### Brief
An exact copy of the entries is required, with every image omitted.
_ _ _ _
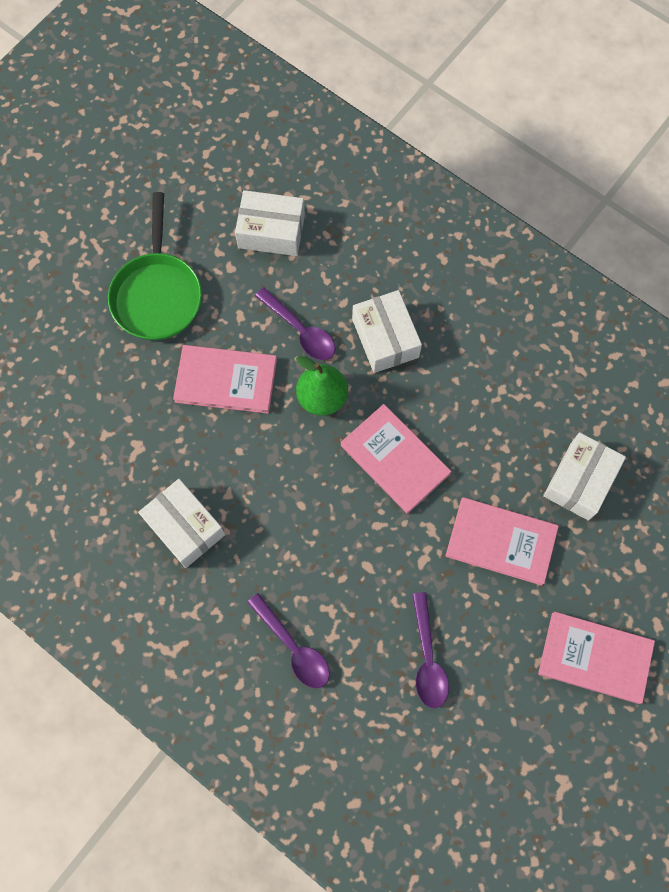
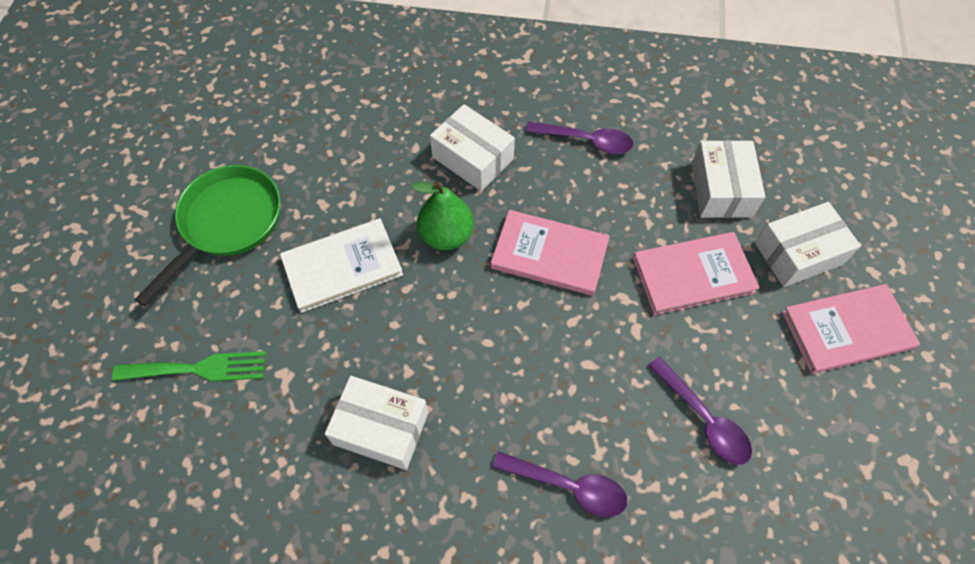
camera: 30 degrees left, 10 degrees down
green pan [108,192,202,340] -> green pan turned 120 degrees counterclockwise [135,165,280,306]
pink book [173,345,277,414] -> white book [280,219,403,313]
white box [235,190,305,256] -> white box moved to [755,202,861,287]
purple spoon [255,287,335,360] -> purple spoon moved to [526,122,633,154]
none -> green fork [112,351,266,382]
_ _ _ _
### Completed task
camera: 30 degrees left, 10 degrees down
green pan [108,192,202,340] -> green pan turned 120 degrees counterclockwise [135,165,280,306]
pink book [173,345,277,414] -> white book [280,219,403,313]
white box [235,190,305,256] -> white box moved to [755,202,861,287]
purple spoon [255,287,335,360] -> purple spoon moved to [526,122,633,154]
none -> green fork [112,351,266,382]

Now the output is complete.